# WORK TO BE COMPLETED:
In the listing below, find the line containing "building: none -> [141,71,297,210]" and the line containing "building: none -> [253,297,360,449]". Repeat exactly those two lines and every line between them.

# GIVEN INFORMATION:
Segment Open
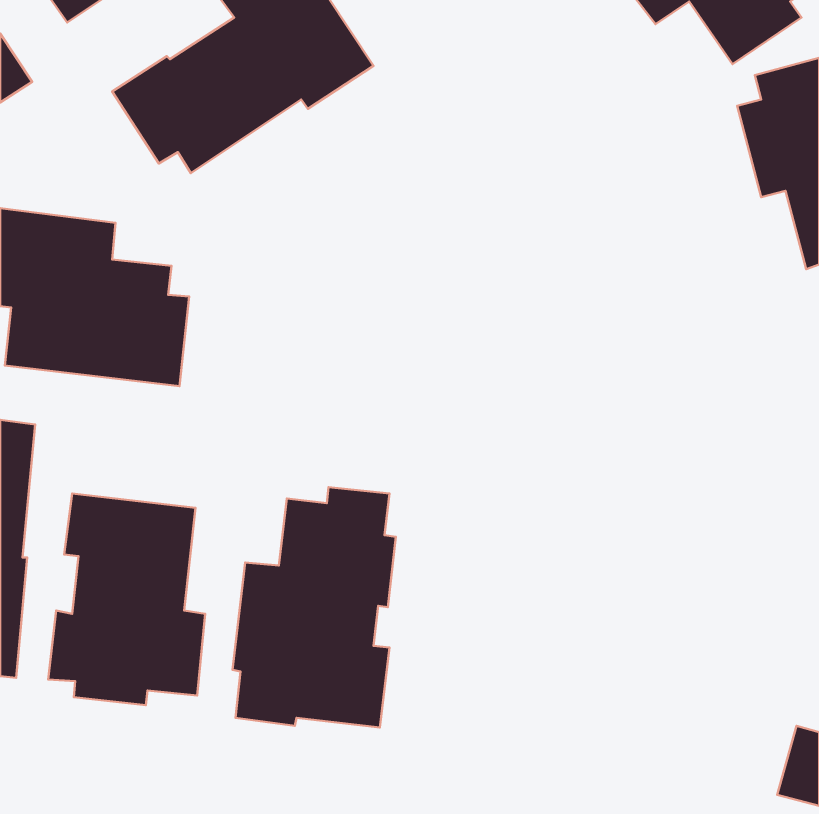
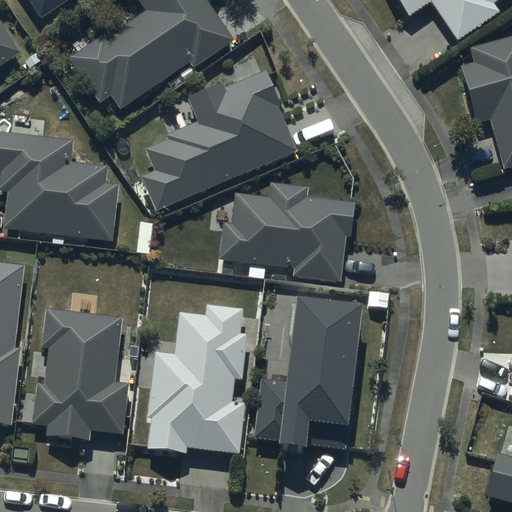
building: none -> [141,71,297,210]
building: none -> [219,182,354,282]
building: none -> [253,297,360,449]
Segment Closed
Segment Open
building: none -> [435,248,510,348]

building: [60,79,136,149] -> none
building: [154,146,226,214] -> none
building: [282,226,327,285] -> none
Segment Closed
# ANSWER FOR THE TASK:
building: none -> [141,71,297,210]
building: none -> [219,182,354,282]
building: none -> [253,297,360,449]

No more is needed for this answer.